Items from a dataset:
····················

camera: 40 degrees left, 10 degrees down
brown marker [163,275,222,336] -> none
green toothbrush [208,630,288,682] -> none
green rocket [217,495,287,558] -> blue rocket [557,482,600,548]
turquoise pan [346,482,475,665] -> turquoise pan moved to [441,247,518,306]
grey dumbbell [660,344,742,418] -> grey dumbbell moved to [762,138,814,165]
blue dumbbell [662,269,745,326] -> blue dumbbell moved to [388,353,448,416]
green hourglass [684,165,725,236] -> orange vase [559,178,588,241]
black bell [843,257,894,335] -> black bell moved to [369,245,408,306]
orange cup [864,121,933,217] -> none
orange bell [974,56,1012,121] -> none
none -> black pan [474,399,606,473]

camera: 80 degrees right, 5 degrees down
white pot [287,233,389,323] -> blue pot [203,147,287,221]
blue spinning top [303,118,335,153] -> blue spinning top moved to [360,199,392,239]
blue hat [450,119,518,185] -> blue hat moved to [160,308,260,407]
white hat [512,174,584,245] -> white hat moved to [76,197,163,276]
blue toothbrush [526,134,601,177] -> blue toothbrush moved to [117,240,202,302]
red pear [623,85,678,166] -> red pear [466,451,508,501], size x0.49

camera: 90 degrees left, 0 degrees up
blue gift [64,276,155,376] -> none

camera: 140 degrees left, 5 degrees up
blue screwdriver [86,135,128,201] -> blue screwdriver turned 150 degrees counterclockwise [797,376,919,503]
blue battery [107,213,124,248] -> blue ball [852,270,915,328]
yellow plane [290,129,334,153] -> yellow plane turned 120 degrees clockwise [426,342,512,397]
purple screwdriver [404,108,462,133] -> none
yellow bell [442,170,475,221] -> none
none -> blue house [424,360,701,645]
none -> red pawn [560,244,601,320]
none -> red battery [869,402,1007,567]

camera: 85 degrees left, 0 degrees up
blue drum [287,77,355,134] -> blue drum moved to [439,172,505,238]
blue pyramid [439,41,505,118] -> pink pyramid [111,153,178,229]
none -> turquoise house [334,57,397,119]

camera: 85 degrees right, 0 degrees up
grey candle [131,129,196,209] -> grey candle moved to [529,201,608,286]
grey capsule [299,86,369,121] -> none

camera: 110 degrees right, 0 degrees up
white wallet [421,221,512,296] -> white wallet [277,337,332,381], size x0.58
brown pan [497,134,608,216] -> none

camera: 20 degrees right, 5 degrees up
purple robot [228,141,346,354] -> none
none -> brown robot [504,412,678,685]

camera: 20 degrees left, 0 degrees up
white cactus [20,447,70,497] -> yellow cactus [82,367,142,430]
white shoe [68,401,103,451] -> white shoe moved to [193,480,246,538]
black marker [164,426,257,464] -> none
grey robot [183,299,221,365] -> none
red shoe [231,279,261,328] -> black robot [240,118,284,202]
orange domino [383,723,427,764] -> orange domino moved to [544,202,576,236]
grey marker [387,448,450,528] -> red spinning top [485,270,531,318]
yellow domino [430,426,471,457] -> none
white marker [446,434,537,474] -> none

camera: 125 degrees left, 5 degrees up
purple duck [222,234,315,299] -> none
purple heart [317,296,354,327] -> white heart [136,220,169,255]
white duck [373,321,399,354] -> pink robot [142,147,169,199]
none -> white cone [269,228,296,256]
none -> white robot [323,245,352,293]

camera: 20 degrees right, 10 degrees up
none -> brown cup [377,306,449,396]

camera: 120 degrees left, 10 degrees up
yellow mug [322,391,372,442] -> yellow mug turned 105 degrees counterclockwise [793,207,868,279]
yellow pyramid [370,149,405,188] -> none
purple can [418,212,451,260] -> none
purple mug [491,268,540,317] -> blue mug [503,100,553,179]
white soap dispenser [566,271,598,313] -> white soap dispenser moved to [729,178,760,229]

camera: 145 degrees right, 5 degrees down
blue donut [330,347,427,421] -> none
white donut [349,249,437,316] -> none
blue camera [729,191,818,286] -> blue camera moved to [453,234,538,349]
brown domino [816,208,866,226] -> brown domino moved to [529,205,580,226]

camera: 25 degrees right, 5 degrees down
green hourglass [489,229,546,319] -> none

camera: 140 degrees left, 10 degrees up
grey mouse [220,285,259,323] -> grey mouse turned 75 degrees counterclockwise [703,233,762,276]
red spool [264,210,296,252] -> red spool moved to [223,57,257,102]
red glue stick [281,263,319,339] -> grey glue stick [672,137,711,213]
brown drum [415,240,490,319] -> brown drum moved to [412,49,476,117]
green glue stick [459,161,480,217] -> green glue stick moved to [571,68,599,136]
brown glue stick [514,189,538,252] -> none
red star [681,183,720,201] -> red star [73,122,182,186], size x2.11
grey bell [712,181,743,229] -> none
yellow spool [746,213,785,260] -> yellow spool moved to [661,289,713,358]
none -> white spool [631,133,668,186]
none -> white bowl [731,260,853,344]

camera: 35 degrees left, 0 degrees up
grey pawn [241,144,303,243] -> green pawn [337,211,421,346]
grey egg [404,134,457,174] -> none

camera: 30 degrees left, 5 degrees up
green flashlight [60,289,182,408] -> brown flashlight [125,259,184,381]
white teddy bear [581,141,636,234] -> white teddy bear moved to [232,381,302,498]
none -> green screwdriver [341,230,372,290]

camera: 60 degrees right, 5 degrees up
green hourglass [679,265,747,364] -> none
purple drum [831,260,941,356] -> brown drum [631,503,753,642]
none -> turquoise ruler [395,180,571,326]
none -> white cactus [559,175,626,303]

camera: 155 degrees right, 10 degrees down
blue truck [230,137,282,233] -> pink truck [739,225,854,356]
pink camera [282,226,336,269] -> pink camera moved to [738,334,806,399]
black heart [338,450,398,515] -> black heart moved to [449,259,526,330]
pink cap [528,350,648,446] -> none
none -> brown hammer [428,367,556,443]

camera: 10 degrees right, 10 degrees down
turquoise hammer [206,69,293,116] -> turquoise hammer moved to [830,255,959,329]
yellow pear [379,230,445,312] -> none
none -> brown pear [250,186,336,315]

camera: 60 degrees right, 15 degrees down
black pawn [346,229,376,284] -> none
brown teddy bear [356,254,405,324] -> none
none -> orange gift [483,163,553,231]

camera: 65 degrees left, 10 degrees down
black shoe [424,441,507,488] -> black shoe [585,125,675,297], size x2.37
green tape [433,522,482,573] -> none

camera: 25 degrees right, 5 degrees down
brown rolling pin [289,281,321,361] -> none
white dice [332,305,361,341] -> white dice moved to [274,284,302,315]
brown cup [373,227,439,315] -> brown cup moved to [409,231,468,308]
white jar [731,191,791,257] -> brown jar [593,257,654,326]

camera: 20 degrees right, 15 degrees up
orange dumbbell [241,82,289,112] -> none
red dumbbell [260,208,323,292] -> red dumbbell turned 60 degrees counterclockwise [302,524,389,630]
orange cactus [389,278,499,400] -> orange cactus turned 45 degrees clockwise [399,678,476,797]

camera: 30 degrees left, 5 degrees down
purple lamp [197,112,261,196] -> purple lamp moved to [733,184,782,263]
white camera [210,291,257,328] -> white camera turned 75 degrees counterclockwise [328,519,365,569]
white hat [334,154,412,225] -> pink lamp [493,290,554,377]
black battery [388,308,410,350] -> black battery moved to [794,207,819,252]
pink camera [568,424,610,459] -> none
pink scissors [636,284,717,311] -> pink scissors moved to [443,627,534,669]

····················

• _Exercise objective_:
Retype the entries above exactly, but only from the line containing "none -> brown robot [504,412,678,685]" through the line containing "orange domino [383,723,427,764]", both included.

• _Response_:
none -> brown robot [504,412,678,685]

camera: 20 degrees left, 0 degrees up
white cactus [20,447,70,497] -> yellow cactus [82,367,142,430]
white shoe [68,401,103,451] -> white shoe moved to [193,480,246,538]
black marker [164,426,257,464] -> none
grey robot [183,299,221,365] -> none
red shoe [231,279,261,328] -> black robot [240,118,284,202]
orange domino [383,723,427,764] -> orange domino moved to [544,202,576,236]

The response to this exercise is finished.